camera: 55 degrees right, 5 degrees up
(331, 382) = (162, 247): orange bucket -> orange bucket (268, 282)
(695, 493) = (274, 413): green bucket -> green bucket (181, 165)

= = = = =

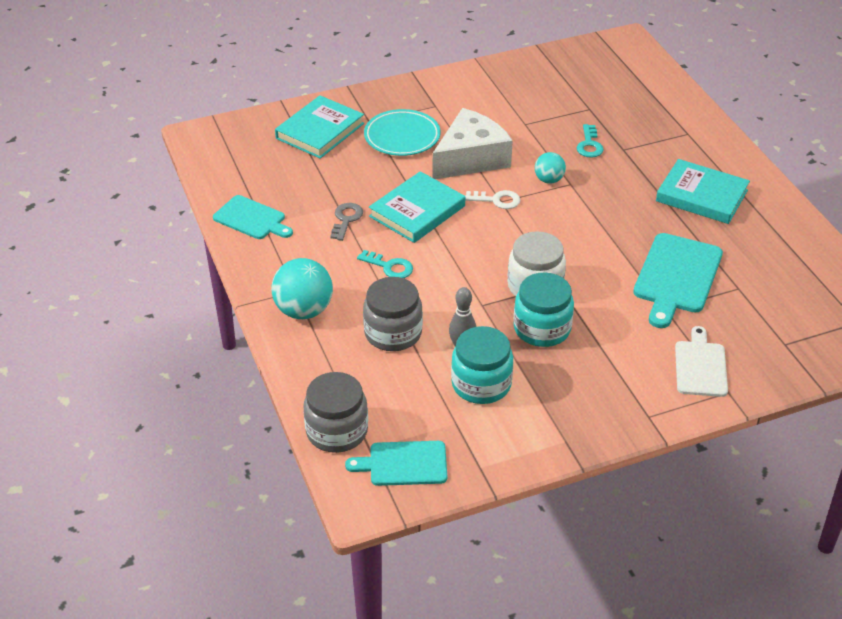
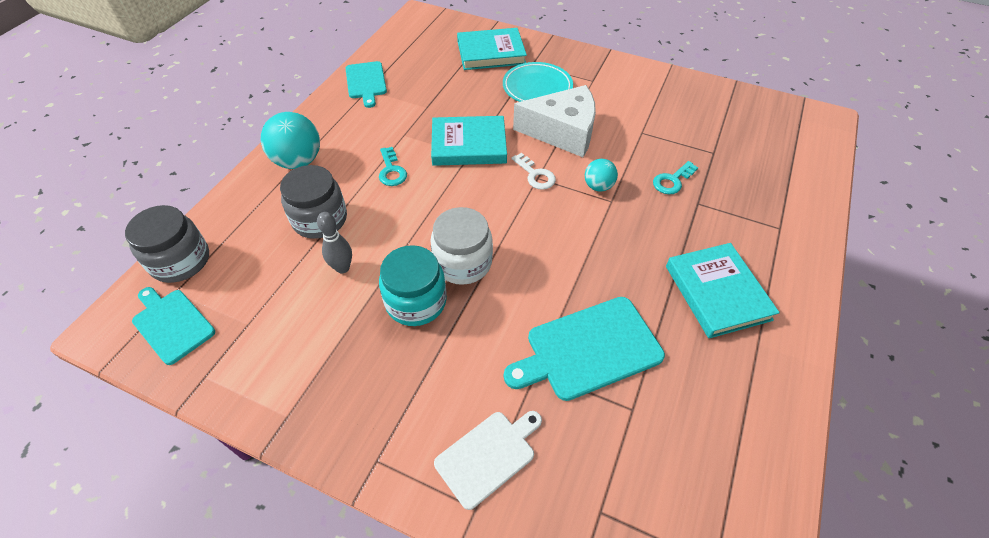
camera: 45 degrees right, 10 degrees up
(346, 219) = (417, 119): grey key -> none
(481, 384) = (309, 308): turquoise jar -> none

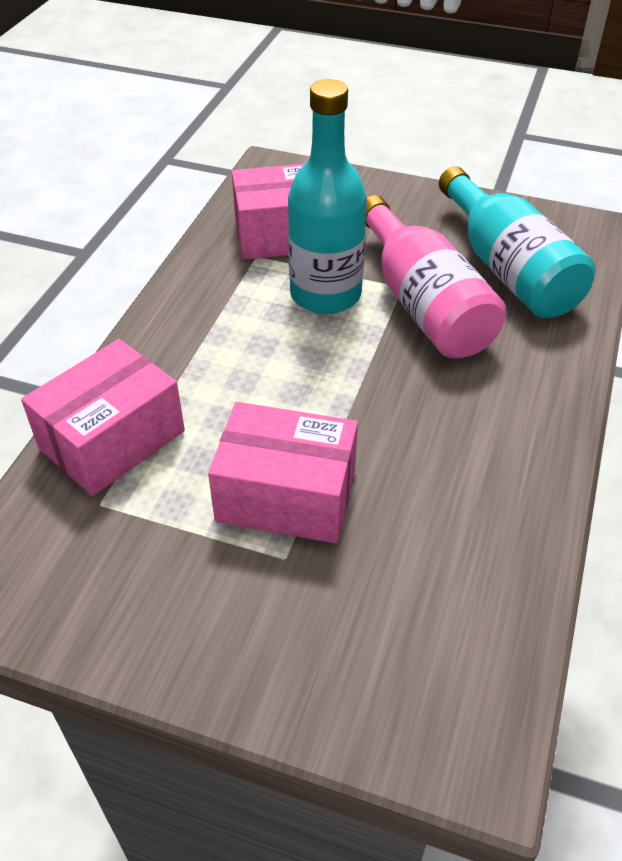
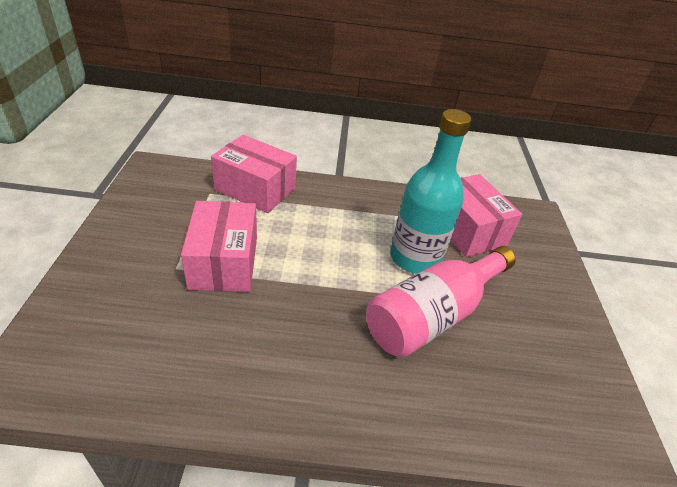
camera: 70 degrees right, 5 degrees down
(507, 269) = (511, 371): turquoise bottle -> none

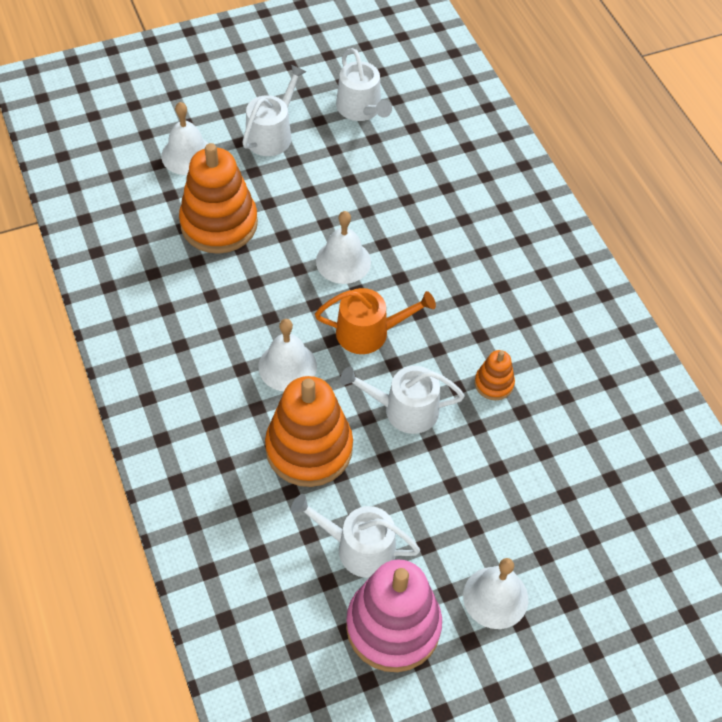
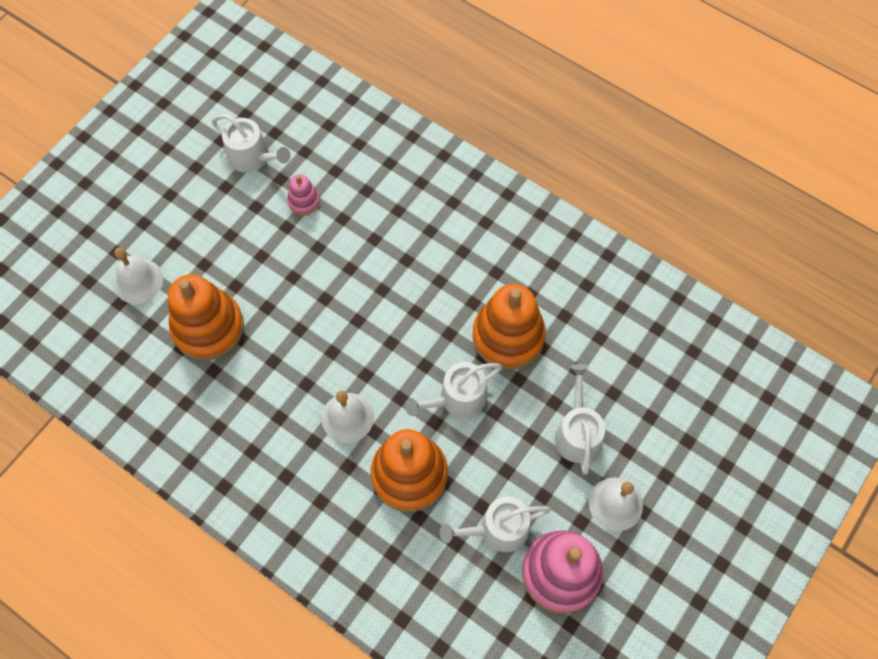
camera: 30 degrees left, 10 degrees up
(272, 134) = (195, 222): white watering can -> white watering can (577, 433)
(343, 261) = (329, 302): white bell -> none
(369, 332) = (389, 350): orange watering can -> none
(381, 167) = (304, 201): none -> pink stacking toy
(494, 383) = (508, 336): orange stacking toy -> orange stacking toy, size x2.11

= = = = =

» Task instructions
What do the lines above say from the one containing "camera: 55 degrees right, 5 degrees up" down to the one containing "(695, 493) = (274, 413): green"? Return them exactly, both end lines included, and only them.

» Reply to the task
camera: 55 degrees right, 5 degrees up
(331, 382) = (162, 247): orange bucket -> orange bucket (268, 282)
(695, 493) = (274, 413): green bucket -> green bucket (181, 165)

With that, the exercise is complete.